◆ TASK BRIEF
Type out the whole listing again exactly, pictures omitted.

◆ ENTRIES SHOWN
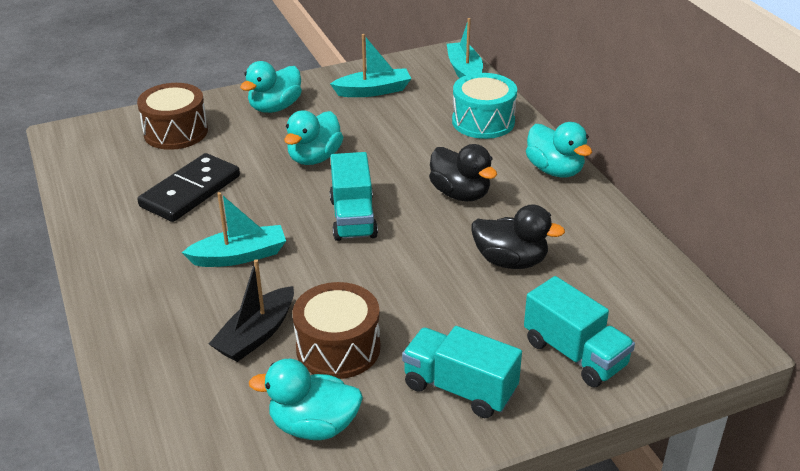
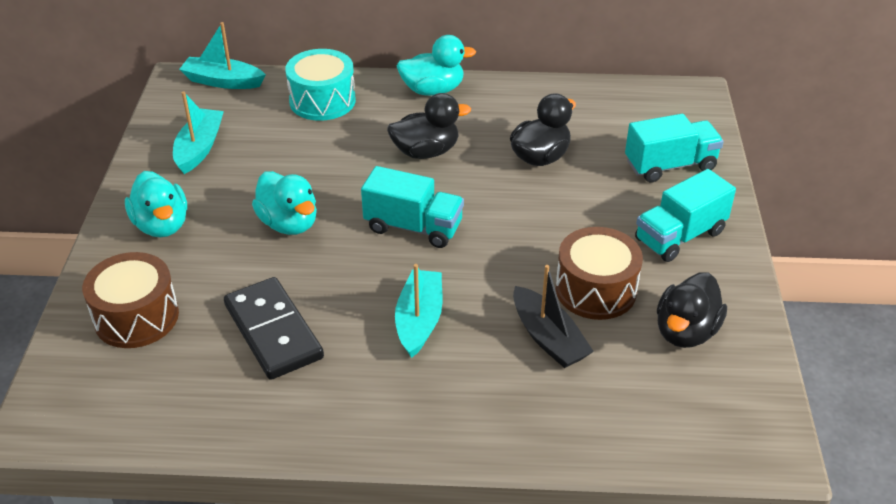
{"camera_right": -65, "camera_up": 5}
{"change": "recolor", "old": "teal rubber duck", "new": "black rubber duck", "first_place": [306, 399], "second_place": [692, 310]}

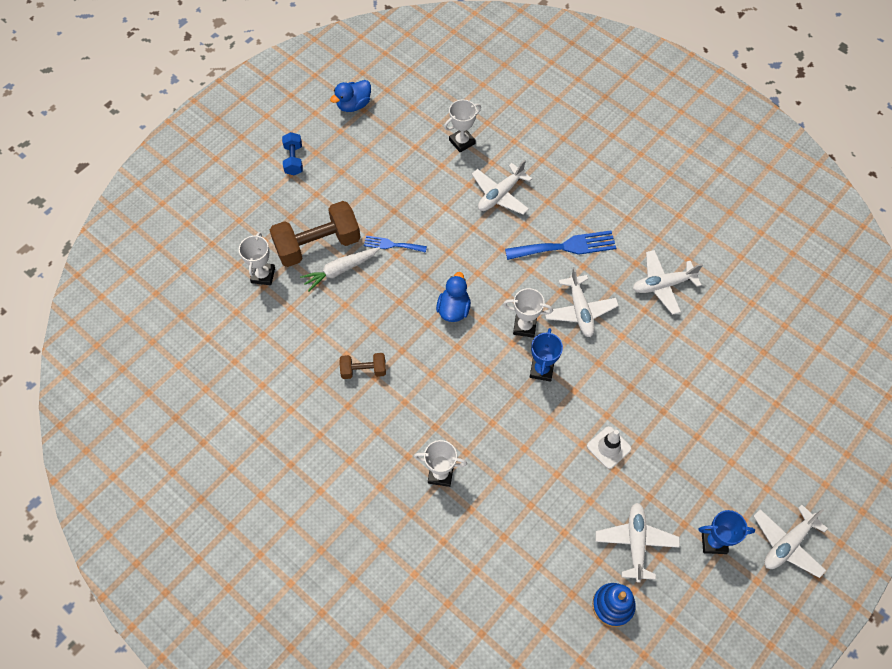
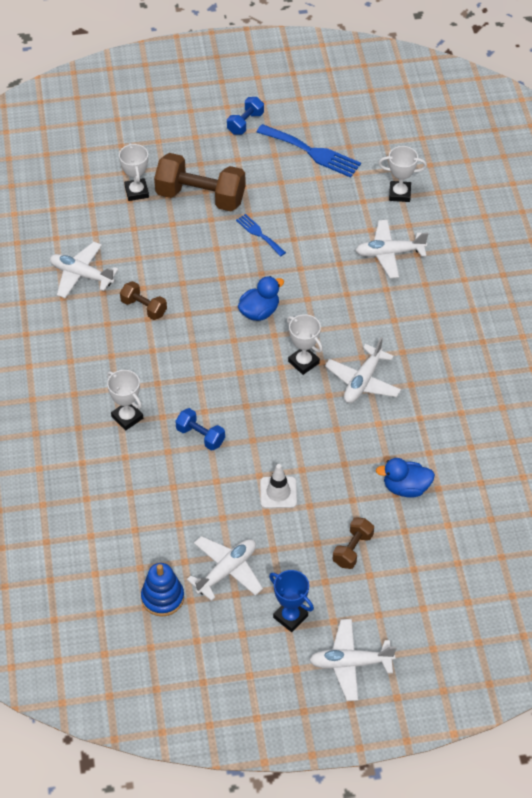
{"camera_right": 40, "camera_up": -10}
{"change": "move", "old": "snow-white toy plane", "first_place": [668, 282], "second_place": [84, 270]}
{"change": "rotate", "old": "snow-white trophy", "first_place": [257, 258], "second_place": [134, 172], "degrees": -60}
{"change": "insert", "new": "cobalt hand weight", "second_place": [200, 429]}
{"change": "move", "old": "cobalt fork", "first_place": [560, 245], "second_place": [309, 151]}
{"change": "insert", "new": "russet hand weight", "second_place": [353, 543]}
{"change": "move", "old": "cobalt rubber duck", "first_place": [350, 96], "second_place": [405, 478]}
{"change": "delete", "old": "snow-white toy carrot", "first_place": [340, 269]}
{"change": "delete", "old": "cobalt trophy", "first_place": [546, 355]}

◆ OUTPUT OF THE TASK
{"camera_right": -65, "camera_up": 5}
{"change": "recolor", "old": "teal rubber duck", "new": "black rubber duck", "first_place": [306, 399], "second_place": [692, 310]}

{"camera_right": 40, "camera_up": -10}
{"change": "move", "old": "snow-white toy plane", "first_place": [668, 282], "second_place": [84, 270]}
{"change": "rotate", "old": "snow-white trophy", "first_place": [257, 258], "second_place": [134, 172], "degrees": -60}
{"change": "insert", "new": "cobalt hand weight", "second_place": [200, 429]}
{"change": "move", "old": "cobalt fork", "first_place": [560, 245], "second_place": [309, 151]}
{"change": "insert", "new": "russet hand weight", "second_place": [353, 543]}
{"change": "move", "old": "cobalt rubber duck", "first_place": [350, 96], "second_place": [405, 478]}
{"change": "delete", "old": "snow-white toy carrot", "first_place": [340, 269]}
{"change": "delete", "old": "cobalt trophy", "first_place": [546, 355]}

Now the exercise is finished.